**What you have to do**
Collect every line in the lines below that contains the string "Does" and list them.
>> BEGIN
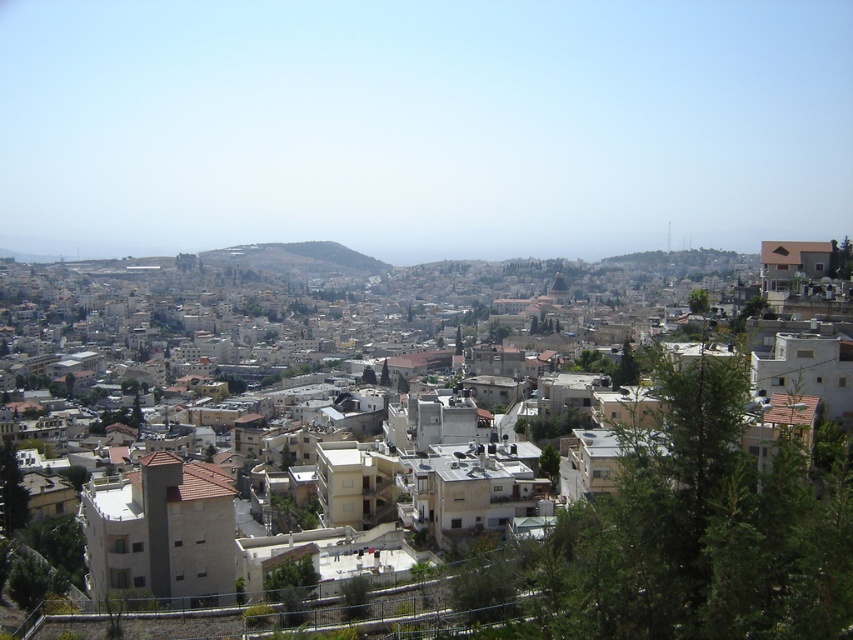
Question: Does beige stone buildings at center appear under green grassy hillside at center?

Choices:
 (A) yes
 (B) no

Answer: (A)

Question: Which point appears farthest from the camera in this image?

Choices:
 (A) (302, 253)
 (B) (56, 282)

Answer: (B)

Question: Is beige stone buildings at center to the left of green grassy hillside at center from the viewer's perspective?

Choices:
 (A) no
 (B) yes

Answer: (A)

Question: Does beige stone buildings at center have a lesser width compared to green grassy hillside at center?

Choices:
 (A) no
 (B) yes

Answer: (A)

Question: Which point appears farthest from the camera in this image?

Choices:
 (A) (346, 260)
 (B) (281, 323)

Answer: (A)

Question: Which object is closer to the camera taking this photo?

Choices:
 (A) beige stone buildings at center
 (B) green grassy hillside at center

Answer: (A)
>> END
**Exercise answer**
Question: Does beige stone buildings at center appear under green grassy hillside at center?
Question: Does beige stone buildings at center have a lesser width compared to green grassy hillside at center?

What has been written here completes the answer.